─── AVAILABLE DATA ───
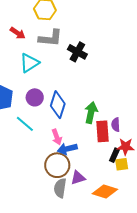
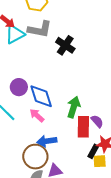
cyan triangle: (29, 63) -> (15, 34), moved
blue diamond: (58, 105) -> (41, 96), turned -40
purple semicircle: (116, 125) -> (97, 121), turned 136
pink arrow: (57, 137) -> (37, 115), moved, turned 147

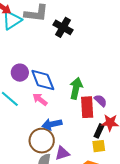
yellow square: (100, 161) -> (99, 146), moved

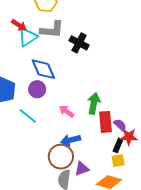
blue diamond: (43, 80) -> (43, 69), moved
pink arrow: (40, 99) -> (67, 111), moved
purple semicircle: (101, 101) -> (120, 125), moved

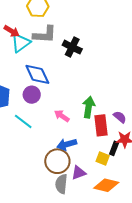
purple semicircle: (120, 125) -> (120, 117), moved
yellow square: (118, 161) -> (103, 158), moved, turned 32

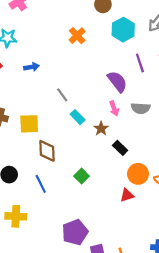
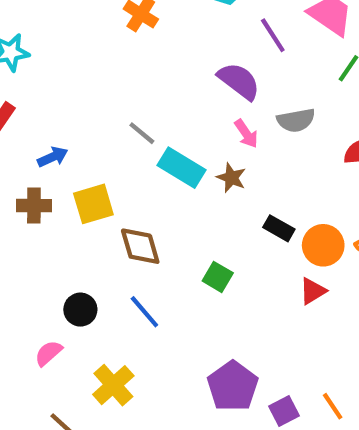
blue arrow: (32, 67) -> (53, 157), moved
cyan rectangle: (78, 117) -> (181, 168), size x1.5
black rectangle: (120, 148) -> (279, 228), moved
yellow cross: (16, 216) -> (113, 385), turned -30

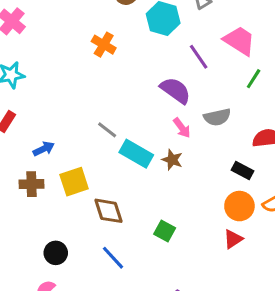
black rectangle: (279, 228) -> (242, 170), moved
black circle: (80, 310) -> (56, 253), moved

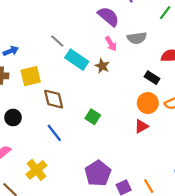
black circle: (56, 253) -> (13, 118), moved

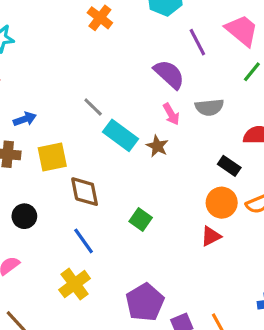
yellow cross: (36, 170) -> (75, 284), moved

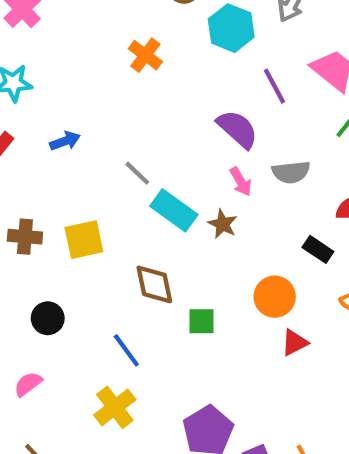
blue arrow: (25, 119) -> (65, 141), moved
brown diamond: (85, 192) -> (154, 284), moved
orange circle: (222, 203) -> (275, 297), moved
green square: (141, 220) -> (201, 321), turned -35

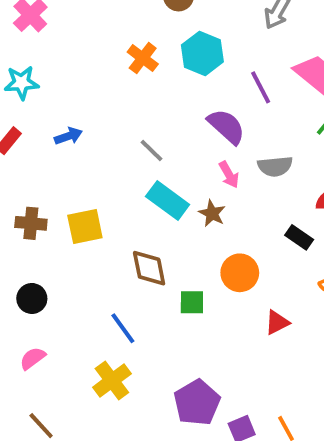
cyan hexagon: (231, 28) -> (202, 53), moved
gray line: (137, 173) -> (152, 150), moved
orange circle: (275, 297) -> (240, 273), moved
black circle: (48, 318) -> (32, 298), moved

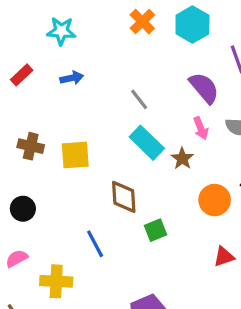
cyan star: (21, 83) -> (61, 31), moved
orange circle: (240, 273) -> (215, 200), moved
green square: (192, 302) -> (155, 230), turned -30
yellow cross: (112, 380) -> (56, 281), moved, turned 32

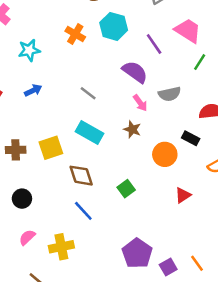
cyan star: (61, 31) -> (29, 50), moved
cyan rectangle: (147, 143) -> (90, 132), moved
brown diamond: (124, 197) -> (81, 176), moved

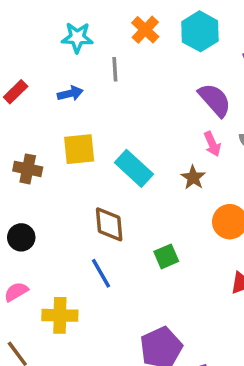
gray line: (88, 93) -> (115, 69), moved, turned 36
yellow square: (51, 148) -> (79, 149), moved

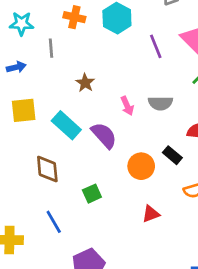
orange cross: (145, 30) -> (74, 17), turned -30
purple semicircle: (215, 100) -> (104, 135), moved
brown star: (193, 178) -> (85, 83), moved
blue line: (101, 273) -> (54, 222), moved

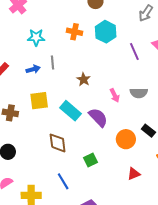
gray line: (51, 48) -> (53, 62), moved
───
▶ [PROBLEM STATEMENT]: Return each line of the entries that holds the string "square".

▶ [RESULT OF THE EXERCISE]:
yellow square: (100, 161) -> (99, 146), moved
yellow square: (118, 161) -> (103, 158), moved, turned 32
green square: (141, 220) -> (201, 321), turned -35
green square: (192, 302) -> (155, 230), turned -30
yellow square: (51, 148) -> (79, 149), moved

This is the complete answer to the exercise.